» **Your objective**
Your output must match the records exactly, line for line.

» **Material supplied**
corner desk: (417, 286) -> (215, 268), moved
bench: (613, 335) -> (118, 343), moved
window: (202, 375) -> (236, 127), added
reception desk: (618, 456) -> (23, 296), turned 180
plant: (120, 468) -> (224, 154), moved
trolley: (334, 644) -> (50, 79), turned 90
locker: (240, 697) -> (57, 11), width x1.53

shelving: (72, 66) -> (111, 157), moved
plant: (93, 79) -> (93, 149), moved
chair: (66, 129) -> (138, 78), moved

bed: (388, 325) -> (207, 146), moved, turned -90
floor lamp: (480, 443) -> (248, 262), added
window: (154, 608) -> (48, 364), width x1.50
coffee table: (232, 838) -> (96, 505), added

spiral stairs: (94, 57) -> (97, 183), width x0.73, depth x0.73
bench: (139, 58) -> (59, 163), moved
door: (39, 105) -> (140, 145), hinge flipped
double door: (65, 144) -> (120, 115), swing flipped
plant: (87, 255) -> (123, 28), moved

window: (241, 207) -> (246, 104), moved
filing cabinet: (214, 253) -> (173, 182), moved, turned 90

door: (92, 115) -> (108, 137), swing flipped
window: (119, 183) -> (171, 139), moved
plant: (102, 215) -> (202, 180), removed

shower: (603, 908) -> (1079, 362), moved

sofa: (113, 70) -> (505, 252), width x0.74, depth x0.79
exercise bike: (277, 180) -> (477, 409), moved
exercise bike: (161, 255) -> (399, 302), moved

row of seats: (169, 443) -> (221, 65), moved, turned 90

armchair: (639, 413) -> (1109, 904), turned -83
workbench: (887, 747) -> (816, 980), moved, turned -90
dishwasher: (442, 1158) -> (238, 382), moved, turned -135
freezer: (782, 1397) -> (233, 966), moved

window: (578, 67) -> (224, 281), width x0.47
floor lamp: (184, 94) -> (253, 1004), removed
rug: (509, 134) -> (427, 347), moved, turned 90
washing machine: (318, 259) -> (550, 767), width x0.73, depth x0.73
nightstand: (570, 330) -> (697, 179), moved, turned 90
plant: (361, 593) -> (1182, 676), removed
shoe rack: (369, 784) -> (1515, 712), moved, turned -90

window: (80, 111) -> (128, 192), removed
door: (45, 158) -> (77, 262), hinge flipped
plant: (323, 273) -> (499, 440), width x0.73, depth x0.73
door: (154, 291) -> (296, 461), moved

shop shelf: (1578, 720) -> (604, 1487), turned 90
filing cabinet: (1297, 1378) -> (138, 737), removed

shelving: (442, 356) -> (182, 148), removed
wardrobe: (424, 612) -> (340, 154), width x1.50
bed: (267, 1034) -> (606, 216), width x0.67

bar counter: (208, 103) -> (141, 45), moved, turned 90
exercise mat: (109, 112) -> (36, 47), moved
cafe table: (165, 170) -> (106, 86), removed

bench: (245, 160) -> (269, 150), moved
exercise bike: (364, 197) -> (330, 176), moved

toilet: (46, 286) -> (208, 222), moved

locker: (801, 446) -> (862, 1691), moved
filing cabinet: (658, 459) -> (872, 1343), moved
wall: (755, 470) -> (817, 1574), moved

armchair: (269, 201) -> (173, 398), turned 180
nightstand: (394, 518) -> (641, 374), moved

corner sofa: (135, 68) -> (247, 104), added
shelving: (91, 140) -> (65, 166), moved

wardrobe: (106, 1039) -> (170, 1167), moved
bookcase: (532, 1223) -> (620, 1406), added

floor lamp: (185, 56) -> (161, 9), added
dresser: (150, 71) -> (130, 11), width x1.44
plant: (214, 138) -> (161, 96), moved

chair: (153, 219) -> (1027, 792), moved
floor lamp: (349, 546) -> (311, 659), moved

» **Finished task**
corner desk: (417, 286) -> (215, 268), moved
bench: (613, 335) -> (118, 343), moved
window: (202, 375) -> (236, 127), added
reception desk: (618, 456) -> (23, 296), turned 180
plant: (120, 468) -> (224, 154), moved
trolley: (334, 644) -> (50, 79), turned 90
locker: (240, 697) -> (57, 11), width x1.53

shelving: (72, 66) -> (111, 157), moved
plant: (93, 79) -> (93, 149), moved
chair: (66, 129) -> (138, 78), moved

bed: (388, 325) -> (207, 146), moved, turned -90
floor lamp: (480, 443) -> (248, 262), added
window: (154, 608) -> (48, 364), width x1.50
coffee table: (232, 838) -> (96, 505), added

spiral stairs: (94, 57) -> (97, 183), width x0.73, depth x0.73
bench: (139, 58) -> (59, 163), moved
door: (39, 105) -> (140, 145), hinge flipped
double door: (65, 144) -> (120, 115), swing flipped
plant: (87, 255) -> (123, 28), moved

window: (241, 207) -> (246, 104), moved
filing cabinet: (214, 253) -> (173, 182), moved, turned 90

door: (92, 115) -> (108, 137), swing flipped
window: (119, 183) -> (171, 139), moved
plant: (102, 215) -> (202, 180), removed

shower: (603, 908) -> (1079, 362), moved

sofa: (113, 70) -> (505, 252), width x0.74, depth x0.79
exercise bike: (277, 180) -> (477, 409), moved
exercise bike: (161, 255) -> (399, 302), moved

row of seats: (169, 443) -> (221, 65), moved, turned 90

armchair: (639, 413) -> (1109, 904), turned -83
workbench: (887, 747) -> (816, 980), moved, turned -90
dishwasher: (442, 1158) -> (238, 382), moved, turned -135
freezer: (782, 1397) -> (233, 966), moved

window: (578, 67) -> (224, 281), width x0.47
floor lamp: (184, 94) -> (253, 1004), removed
rug: (509, 134) -> (427, 347), moved, turned 90
washing machine: (318, 259) -> (550, 767), width x0.73, depth x0.73
nightstand: (570, 330) -> (697, 179), moved, turned 90
plant: (361, 593) -> (1182, 676), removed
shoe rack: (369, 784) -> (1515, 712), moved, turned -90

window: (80, 111) -> (128, 192), removed
door: (45, 158) -> (77, 262), hinge flipped
plant: (323, 273) -> (499, 440), width x0.73, depth x0.73
door: (154, 291) -> (296, 461), moved

shop shelf: (1578, 720) -> (604, 1487), turned 90
filing cabinet: (1297, 1378) -> (138, 737), removed

shelving: (442, 356) -> (182, 148), removed
wardrobe: (424, 612) -> (340, 154), width x1.50
bed: (267, 1034) -> (606, 216), width x0.67

bar counter: (208, 103) -> (141, 45), moved, turned 90
exercise mat: (109, 112) -> (36, 47), moved
cafe table: (165, 170) -> (106, 86), removed

bench: (245, 160) -> (269, 150), moved
exercise bike: (364, 197) -> (330, 176), moved

toilet: (46, 286) -> (208, 222), moved

locker: (801, 446) -> (862, 1691), moved
filing cabinet: (658, 459) -> (872, 1343), moved
wall: (755, 470) -> (817, 1574), moved

armchair: (269, 201) -> (173, 398), turned 180
nightstand: (394, 518) -> (641, 374), moved

corner sofa: (135, 68) -> (247, 104), added
shelving: (91, 140) -> (65, 166), moved

wardrobe: (106, 1039) -> (170, 1167), moved
bookcase: (532, 1223) -> (620, 1406), added

floor lamp: (185, 56) -> (161, 9), added
dresser: (150, 71) -> (130, 11), width x1.44
plant: (214, 138) -> (161, 96), moved

chair: (153, 219) -> (1027, 792), moved
floor lamp: (349, 546) -> (311, 659), moved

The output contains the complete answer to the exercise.